THE TASK » Below is a block of entries; repeat exactly the lines starting at the line that contains "white brick C3 level 2 -> none" and ending at the line that contains "orange brick J5", both included.

DATA PROVIDED »
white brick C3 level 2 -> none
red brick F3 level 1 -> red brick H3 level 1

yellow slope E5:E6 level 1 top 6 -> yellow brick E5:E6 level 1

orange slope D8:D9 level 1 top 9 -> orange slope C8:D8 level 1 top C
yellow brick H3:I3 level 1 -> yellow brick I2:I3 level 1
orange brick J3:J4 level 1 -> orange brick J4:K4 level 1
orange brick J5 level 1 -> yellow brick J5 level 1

==

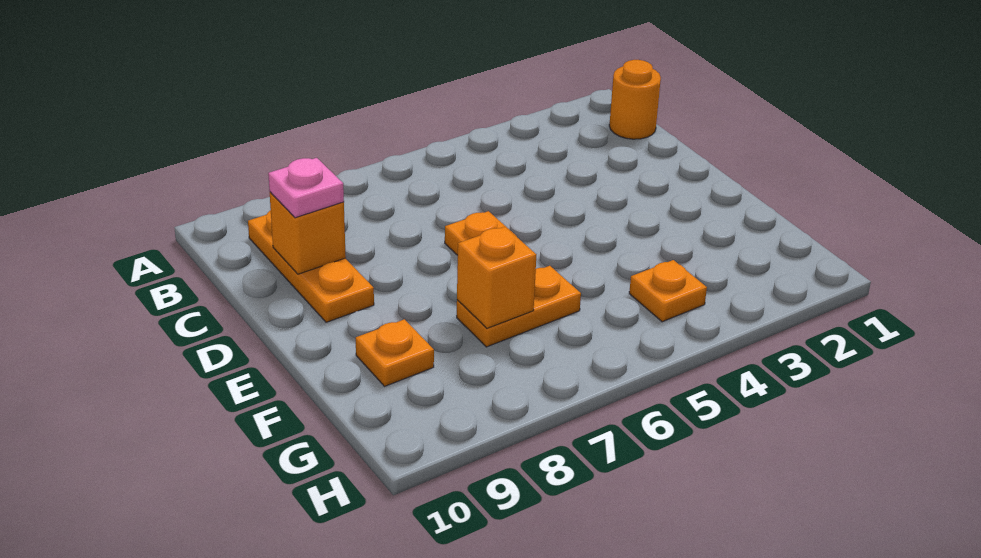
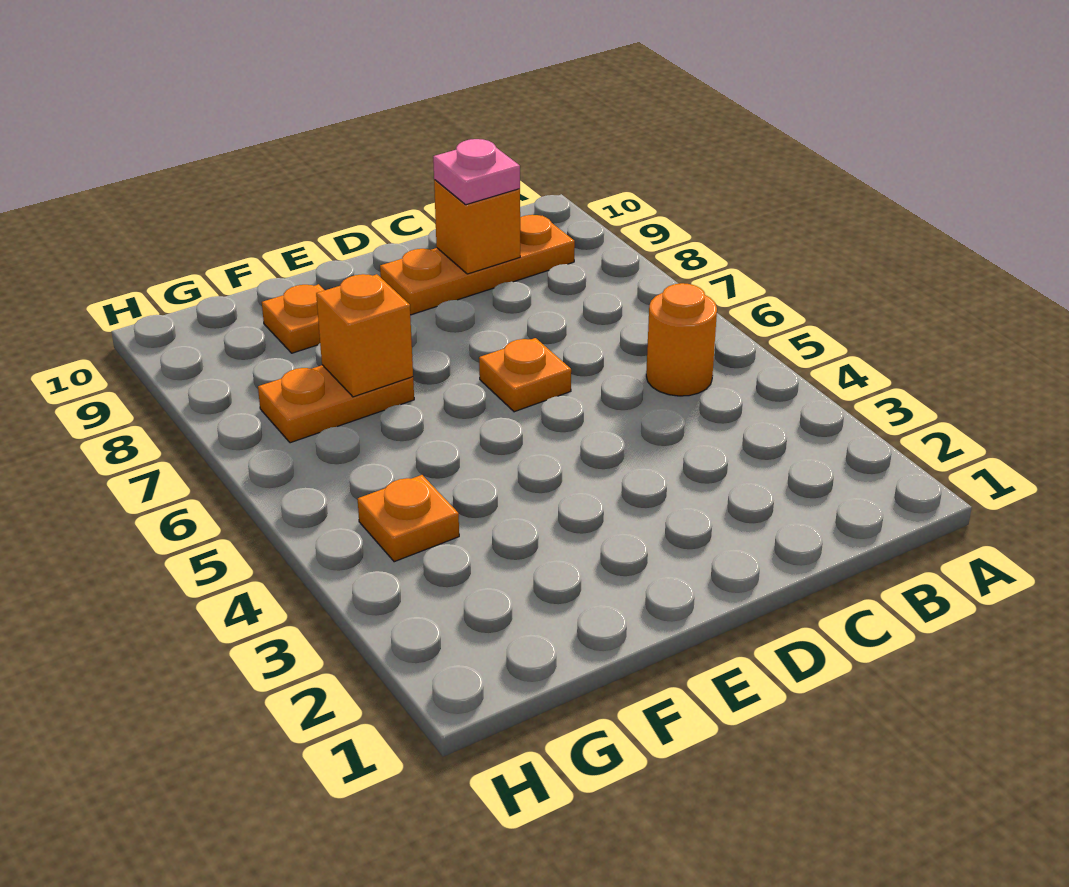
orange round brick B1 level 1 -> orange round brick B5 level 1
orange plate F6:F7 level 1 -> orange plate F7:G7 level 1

TASK OUTPUT »
white brick C3 level 2 -> none
red brick F3 level 1 -> red brick H3 level 1

yellow slope E5:E6 level 1 top 6 -> yellow brick E5:E6 level 1

orange slope D8:D9 level 1 top 9 -> orange slope C8:D8 level 1 top C
yellow brick H3:I3 level 1 -> yellow brick I2:I3 level 1
orange brick J3:J4 level 1 -> orange brick J4:K4 level 1
orange brick J5 level 1 -> yellow brick J5 level 1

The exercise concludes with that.